Problem requirements: Please count the lines in the listing below that contain the string "clothing", treating uppercase and lowercase as different, and reply with that number alone.

— Start of Data supplied —

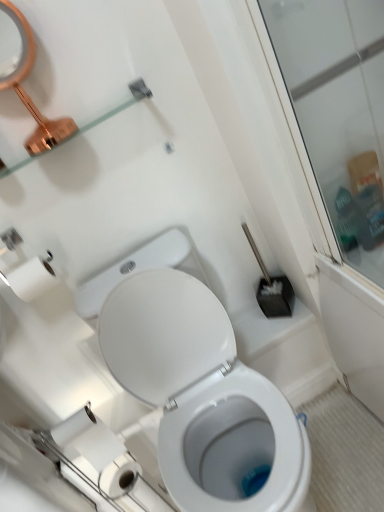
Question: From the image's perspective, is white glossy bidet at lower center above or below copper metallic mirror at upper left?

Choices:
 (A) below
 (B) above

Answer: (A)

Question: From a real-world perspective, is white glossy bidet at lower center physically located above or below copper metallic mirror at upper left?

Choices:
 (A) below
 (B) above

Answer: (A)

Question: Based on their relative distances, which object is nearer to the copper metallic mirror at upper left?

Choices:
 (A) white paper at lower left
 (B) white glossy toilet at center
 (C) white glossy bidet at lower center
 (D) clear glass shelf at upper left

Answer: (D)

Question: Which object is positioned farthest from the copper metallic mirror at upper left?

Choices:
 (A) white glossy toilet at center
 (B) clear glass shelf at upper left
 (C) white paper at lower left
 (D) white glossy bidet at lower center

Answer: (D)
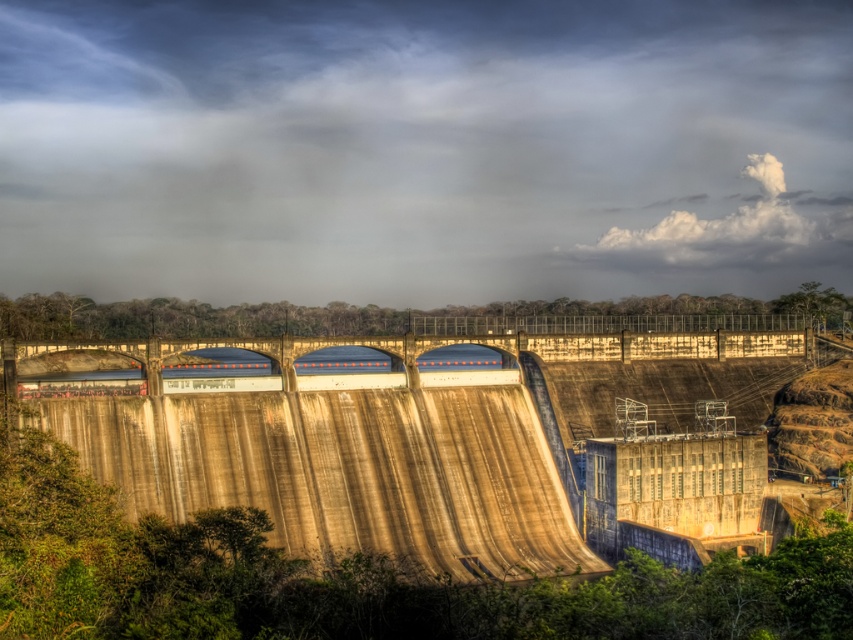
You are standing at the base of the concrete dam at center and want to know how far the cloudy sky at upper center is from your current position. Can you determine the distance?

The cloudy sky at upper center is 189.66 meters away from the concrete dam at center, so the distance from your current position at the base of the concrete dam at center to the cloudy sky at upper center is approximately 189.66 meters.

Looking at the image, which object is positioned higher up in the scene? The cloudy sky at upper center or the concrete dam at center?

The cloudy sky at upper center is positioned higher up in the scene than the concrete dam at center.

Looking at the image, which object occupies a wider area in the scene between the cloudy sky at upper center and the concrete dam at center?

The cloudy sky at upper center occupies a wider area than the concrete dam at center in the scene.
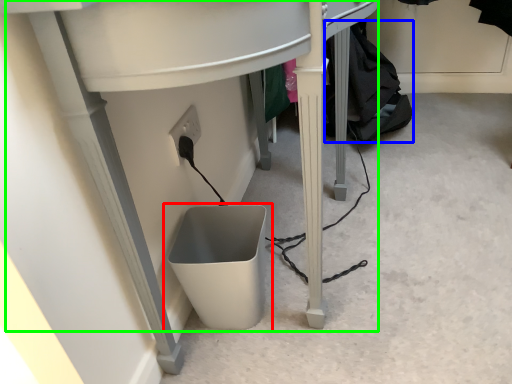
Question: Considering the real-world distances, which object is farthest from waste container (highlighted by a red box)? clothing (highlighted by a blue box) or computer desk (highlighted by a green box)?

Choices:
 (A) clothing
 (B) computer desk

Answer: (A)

— End of Data supplied —
— Start of Data supplied —

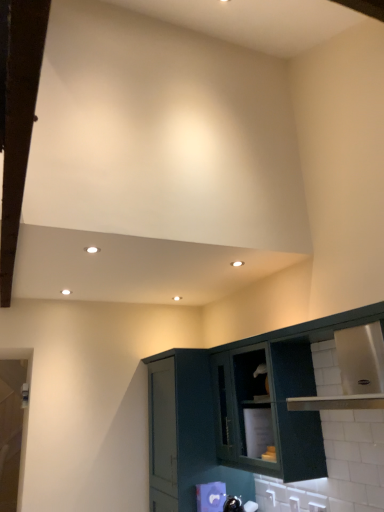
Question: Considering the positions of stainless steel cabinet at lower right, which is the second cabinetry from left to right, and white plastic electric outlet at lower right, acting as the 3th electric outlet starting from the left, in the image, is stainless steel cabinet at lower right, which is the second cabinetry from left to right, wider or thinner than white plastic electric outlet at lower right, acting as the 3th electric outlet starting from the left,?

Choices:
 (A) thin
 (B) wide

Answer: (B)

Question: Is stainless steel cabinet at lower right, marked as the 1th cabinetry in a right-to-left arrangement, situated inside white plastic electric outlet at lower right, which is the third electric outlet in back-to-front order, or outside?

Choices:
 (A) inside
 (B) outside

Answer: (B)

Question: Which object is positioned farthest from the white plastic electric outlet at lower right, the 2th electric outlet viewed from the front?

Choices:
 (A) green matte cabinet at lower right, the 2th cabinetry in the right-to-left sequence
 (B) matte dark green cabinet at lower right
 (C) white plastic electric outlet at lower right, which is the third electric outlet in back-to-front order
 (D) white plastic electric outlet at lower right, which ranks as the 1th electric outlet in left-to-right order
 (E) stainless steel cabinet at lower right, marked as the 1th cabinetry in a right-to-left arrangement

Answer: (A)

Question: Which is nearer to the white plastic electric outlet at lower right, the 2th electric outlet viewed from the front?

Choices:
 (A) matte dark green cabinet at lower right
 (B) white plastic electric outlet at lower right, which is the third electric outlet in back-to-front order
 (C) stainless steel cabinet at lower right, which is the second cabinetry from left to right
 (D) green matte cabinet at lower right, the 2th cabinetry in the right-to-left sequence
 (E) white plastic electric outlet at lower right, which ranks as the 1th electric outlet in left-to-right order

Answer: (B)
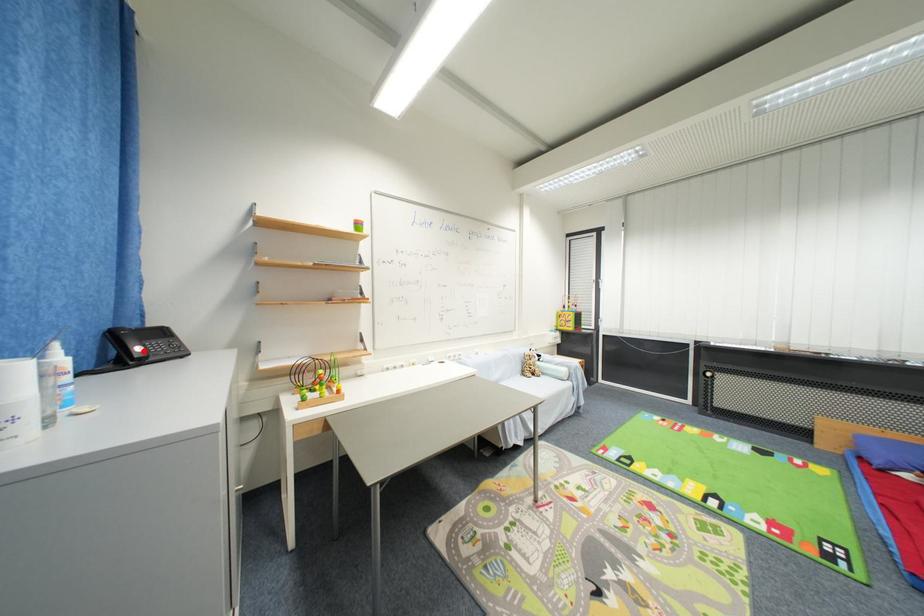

— End of Data supplied —

Response to the exercise: 2